__Directions for this task__. How many lines in the material contain the string "kern"? Reply with the number only.

__A series of records__.
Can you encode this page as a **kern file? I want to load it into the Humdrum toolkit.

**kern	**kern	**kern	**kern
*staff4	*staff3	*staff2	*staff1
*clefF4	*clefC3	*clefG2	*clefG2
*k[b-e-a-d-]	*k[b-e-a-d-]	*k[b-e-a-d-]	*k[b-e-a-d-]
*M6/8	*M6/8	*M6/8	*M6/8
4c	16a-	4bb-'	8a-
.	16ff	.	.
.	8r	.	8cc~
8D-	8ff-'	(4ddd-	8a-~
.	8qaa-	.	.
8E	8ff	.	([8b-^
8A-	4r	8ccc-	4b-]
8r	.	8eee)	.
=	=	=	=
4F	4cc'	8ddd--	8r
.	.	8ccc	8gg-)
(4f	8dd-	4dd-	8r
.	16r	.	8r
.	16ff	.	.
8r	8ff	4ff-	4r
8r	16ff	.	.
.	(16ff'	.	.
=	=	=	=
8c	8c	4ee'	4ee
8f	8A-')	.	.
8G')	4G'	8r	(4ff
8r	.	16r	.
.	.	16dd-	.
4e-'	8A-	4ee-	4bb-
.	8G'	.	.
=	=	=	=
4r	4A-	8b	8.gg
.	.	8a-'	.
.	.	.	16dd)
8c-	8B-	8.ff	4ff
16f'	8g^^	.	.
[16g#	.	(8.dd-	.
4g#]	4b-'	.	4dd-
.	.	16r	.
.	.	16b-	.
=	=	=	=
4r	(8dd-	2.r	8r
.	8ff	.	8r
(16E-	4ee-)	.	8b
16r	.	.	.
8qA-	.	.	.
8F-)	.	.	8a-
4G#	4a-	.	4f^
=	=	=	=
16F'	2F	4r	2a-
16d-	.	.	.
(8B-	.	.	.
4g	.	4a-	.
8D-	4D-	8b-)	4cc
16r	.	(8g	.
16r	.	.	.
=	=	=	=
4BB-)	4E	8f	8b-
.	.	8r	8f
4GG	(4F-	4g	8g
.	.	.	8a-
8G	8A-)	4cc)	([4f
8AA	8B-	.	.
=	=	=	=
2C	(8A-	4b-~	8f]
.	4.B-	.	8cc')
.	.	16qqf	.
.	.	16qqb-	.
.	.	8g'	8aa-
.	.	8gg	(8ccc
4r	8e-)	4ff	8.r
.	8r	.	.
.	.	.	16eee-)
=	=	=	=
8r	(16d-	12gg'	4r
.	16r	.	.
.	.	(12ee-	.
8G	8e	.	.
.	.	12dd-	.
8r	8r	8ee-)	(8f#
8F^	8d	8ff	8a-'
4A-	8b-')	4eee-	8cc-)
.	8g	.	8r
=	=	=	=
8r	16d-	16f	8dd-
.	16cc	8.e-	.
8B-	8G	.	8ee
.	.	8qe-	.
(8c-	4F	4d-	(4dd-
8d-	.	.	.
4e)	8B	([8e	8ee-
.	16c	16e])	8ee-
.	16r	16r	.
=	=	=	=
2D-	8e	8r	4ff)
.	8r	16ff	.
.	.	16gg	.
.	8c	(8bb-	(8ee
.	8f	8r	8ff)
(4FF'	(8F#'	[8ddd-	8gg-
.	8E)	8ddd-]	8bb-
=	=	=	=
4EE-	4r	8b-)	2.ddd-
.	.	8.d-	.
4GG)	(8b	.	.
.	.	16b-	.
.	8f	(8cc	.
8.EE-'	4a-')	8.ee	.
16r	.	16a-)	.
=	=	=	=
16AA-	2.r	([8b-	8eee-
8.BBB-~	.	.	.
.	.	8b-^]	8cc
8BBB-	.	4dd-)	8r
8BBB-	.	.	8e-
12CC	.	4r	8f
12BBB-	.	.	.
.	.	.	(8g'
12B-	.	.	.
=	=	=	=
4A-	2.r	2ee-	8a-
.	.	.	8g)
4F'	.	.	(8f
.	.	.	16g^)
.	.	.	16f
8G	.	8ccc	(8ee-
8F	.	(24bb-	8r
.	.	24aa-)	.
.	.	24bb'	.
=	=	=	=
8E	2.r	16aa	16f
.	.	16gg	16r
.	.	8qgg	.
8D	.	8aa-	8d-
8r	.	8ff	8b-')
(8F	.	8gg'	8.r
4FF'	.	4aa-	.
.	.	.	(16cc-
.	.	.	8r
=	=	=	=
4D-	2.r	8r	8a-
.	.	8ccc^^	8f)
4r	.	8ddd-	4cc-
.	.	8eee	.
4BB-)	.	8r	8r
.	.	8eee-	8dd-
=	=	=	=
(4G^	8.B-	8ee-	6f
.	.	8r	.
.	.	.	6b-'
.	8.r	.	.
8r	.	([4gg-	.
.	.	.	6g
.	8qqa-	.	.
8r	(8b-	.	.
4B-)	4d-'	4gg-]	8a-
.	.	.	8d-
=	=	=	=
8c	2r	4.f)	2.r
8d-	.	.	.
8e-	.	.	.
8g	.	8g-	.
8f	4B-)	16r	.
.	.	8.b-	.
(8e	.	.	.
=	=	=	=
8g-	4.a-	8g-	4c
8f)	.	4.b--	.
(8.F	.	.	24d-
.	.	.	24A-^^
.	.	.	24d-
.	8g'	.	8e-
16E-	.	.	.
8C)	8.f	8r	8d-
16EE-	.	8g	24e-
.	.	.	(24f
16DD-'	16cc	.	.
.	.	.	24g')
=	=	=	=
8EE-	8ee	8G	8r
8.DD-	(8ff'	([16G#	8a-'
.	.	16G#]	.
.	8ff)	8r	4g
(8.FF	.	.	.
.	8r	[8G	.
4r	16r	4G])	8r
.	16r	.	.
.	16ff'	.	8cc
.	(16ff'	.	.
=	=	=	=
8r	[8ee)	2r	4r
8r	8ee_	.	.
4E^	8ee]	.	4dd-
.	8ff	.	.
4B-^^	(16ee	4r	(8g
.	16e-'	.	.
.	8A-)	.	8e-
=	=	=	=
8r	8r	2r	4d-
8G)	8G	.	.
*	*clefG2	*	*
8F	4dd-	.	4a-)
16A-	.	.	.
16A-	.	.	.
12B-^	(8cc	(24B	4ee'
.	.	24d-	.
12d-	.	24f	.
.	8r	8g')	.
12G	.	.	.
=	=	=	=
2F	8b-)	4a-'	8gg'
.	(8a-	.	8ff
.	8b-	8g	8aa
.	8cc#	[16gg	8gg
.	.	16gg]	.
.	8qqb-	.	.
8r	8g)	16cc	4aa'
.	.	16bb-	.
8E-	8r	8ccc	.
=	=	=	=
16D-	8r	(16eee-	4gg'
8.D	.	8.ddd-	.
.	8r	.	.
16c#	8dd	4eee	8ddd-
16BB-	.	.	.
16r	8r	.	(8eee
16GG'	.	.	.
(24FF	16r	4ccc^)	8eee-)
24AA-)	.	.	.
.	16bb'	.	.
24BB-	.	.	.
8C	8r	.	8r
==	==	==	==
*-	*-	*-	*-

__Output below__. 2